++++ SOURCE DATA

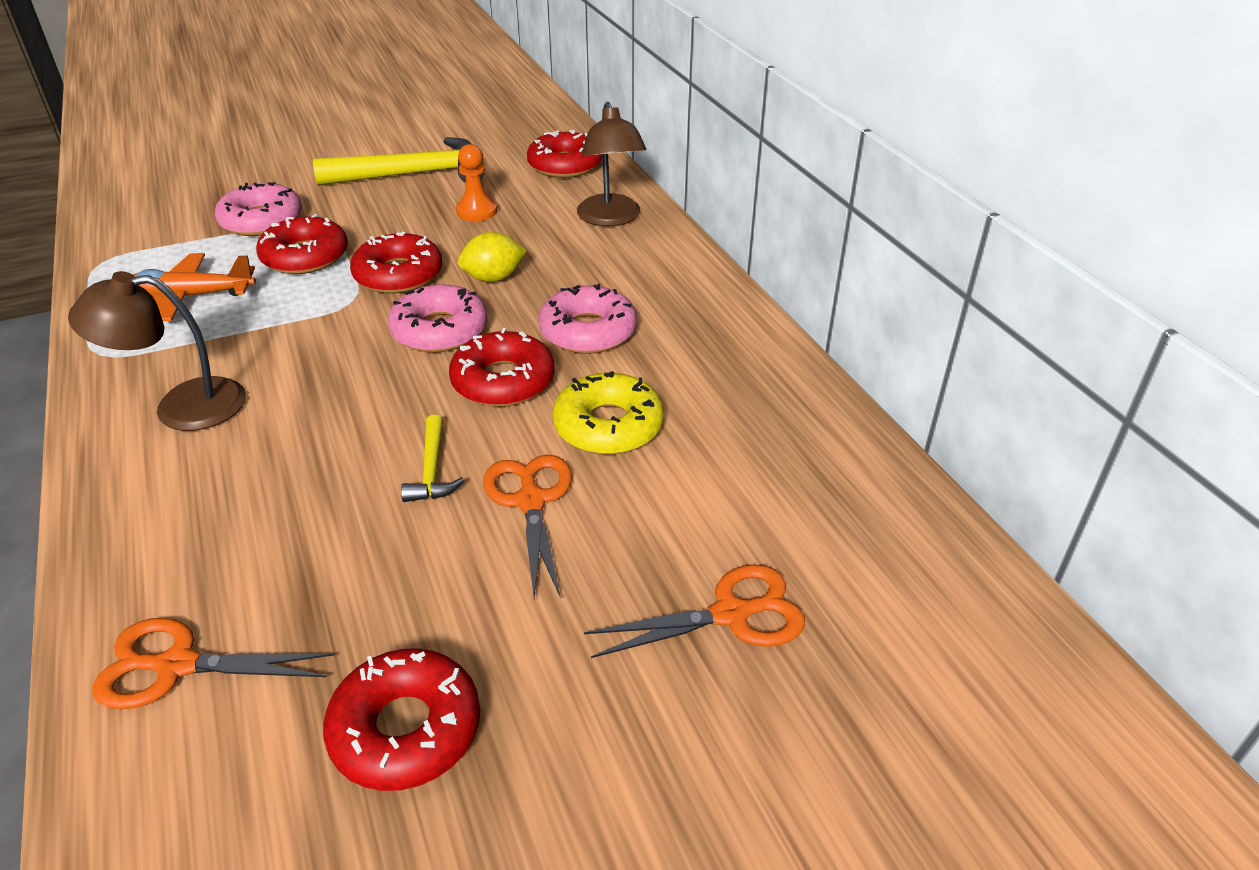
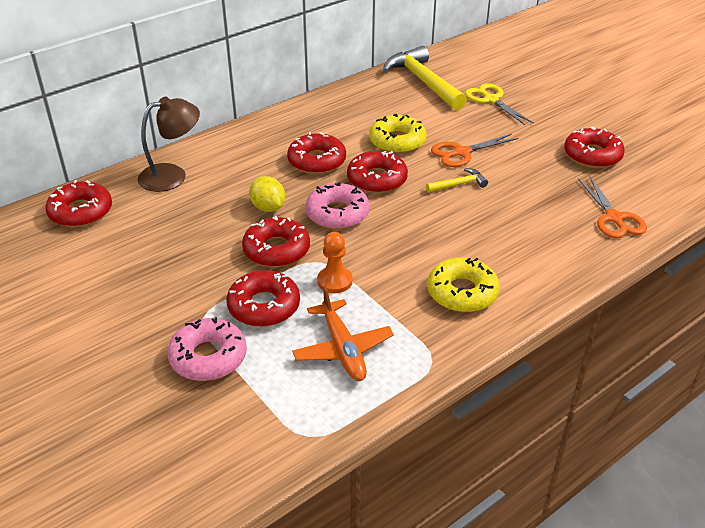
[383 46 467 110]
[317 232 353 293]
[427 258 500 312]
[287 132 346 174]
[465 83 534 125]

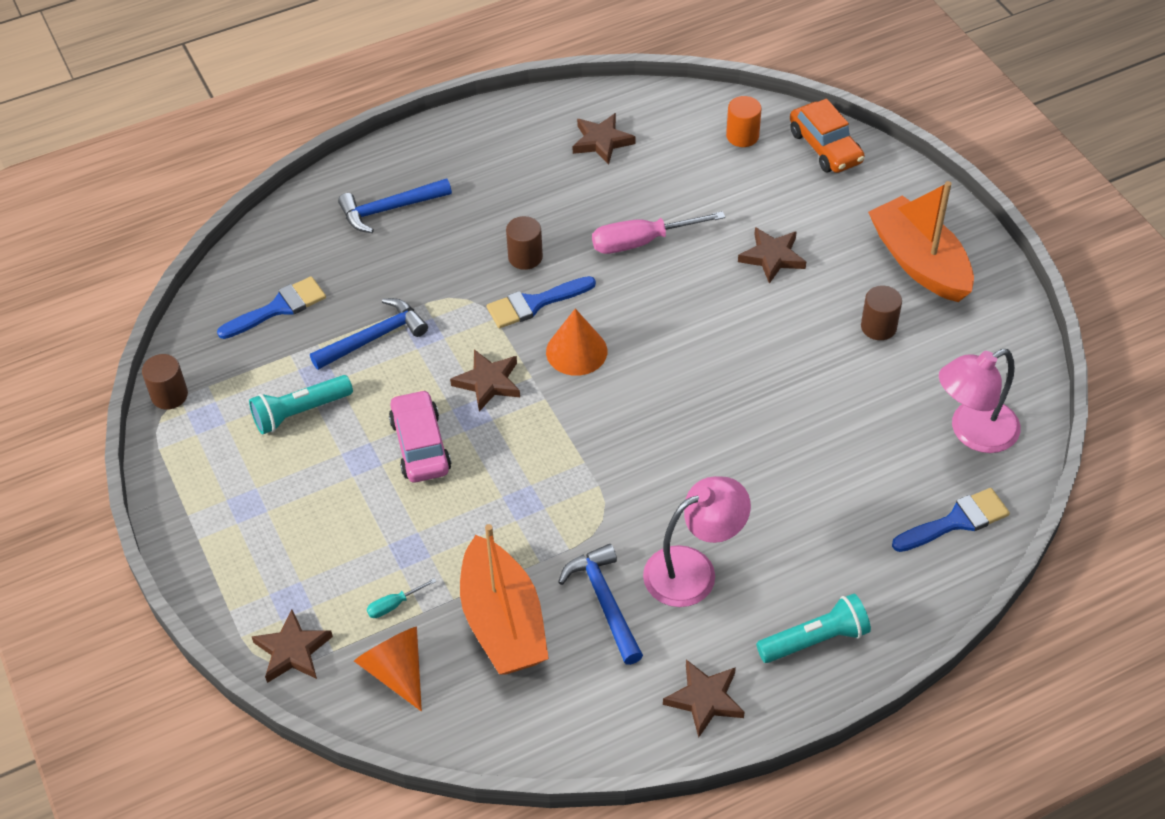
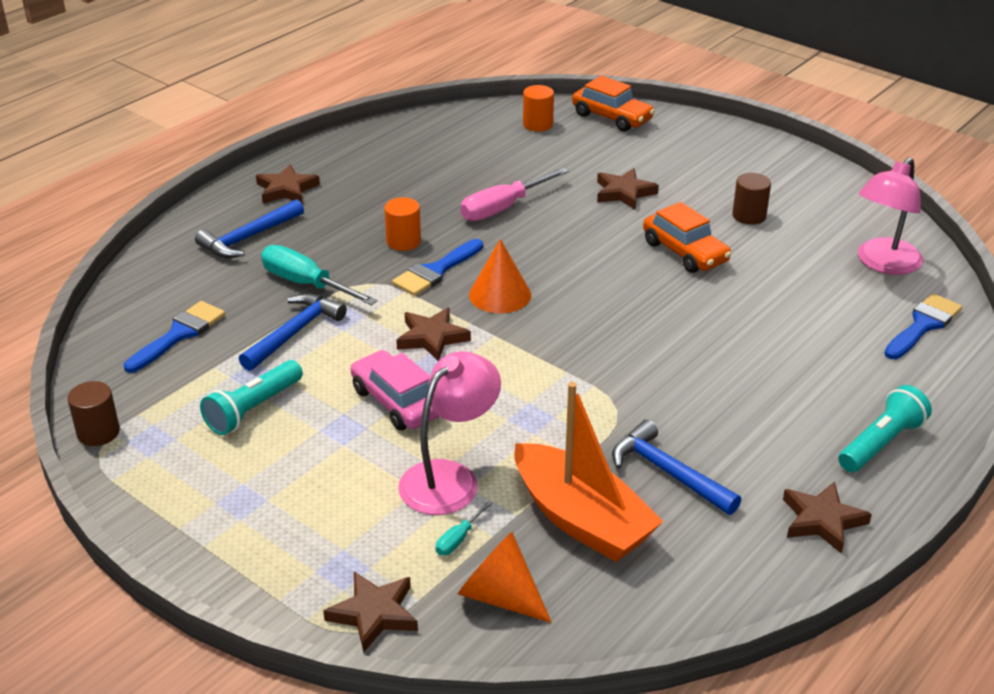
[256 164 320 204]
[868 181 974 302] (first image)
[384 197 421 251]
[398 351 501 515]
[643 202 732 273]
[261 245 378 305]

++++++++

▶ _AIM OF THE TASK_
Print the data once more without any change, skipping each picture.

▶ _EXERCISE RESULT_
[383 46 467 110]
[317 232 353 293]
[427 258 500 312]
[287 132 346 174]
[465 83 534 125]

[256 164 320 204]
[868 181 974 302] (first image)
[384 197 421 251]
[398 351 501 515]
[643 202 732 273]
[261 245 378 305]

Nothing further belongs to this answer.